## What you have to do
Go through the entries below and count the lines holding the word "degrees". Reply with only the number, please.

## Data supplied
#####
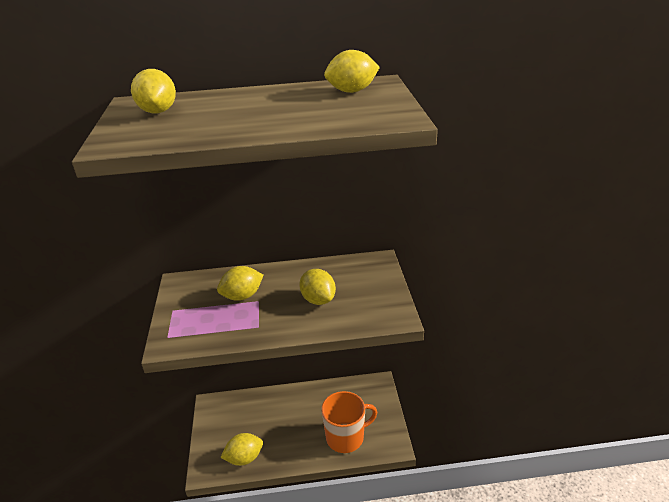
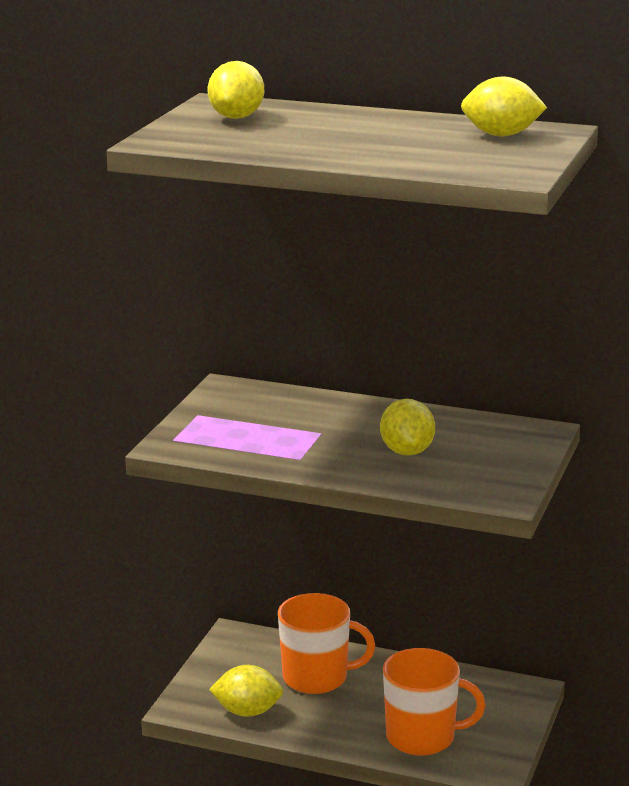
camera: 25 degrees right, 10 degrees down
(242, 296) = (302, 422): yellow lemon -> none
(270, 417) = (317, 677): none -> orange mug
#####
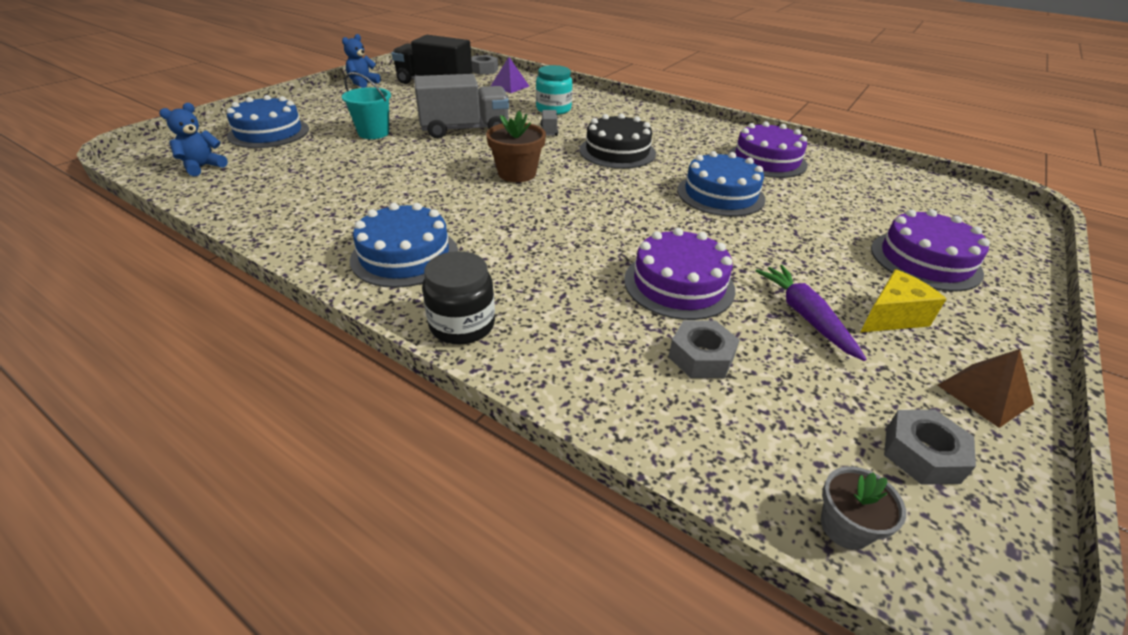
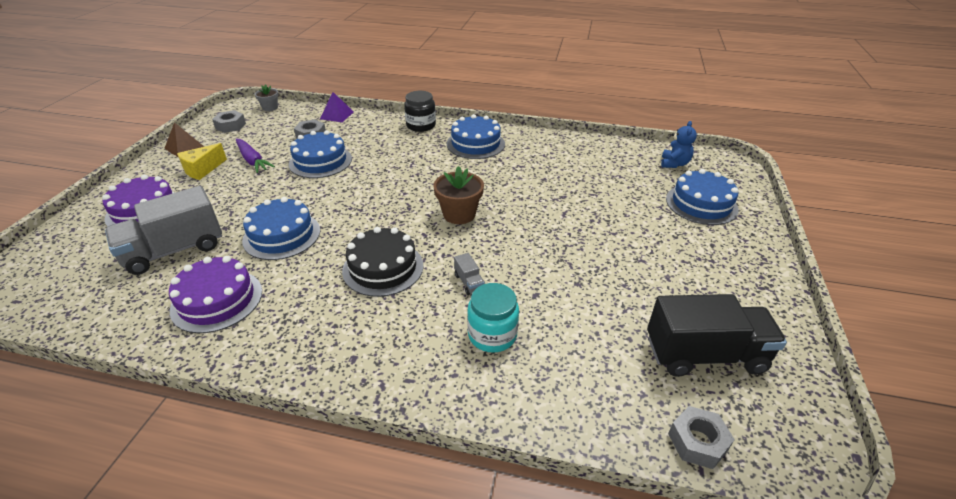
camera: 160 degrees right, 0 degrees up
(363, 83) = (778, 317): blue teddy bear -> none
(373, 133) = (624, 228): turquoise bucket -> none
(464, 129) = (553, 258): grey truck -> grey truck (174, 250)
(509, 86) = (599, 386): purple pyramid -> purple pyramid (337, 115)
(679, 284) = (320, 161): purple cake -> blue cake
#####
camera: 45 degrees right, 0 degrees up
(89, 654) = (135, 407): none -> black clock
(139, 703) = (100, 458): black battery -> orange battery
#####
## Exercise solution
3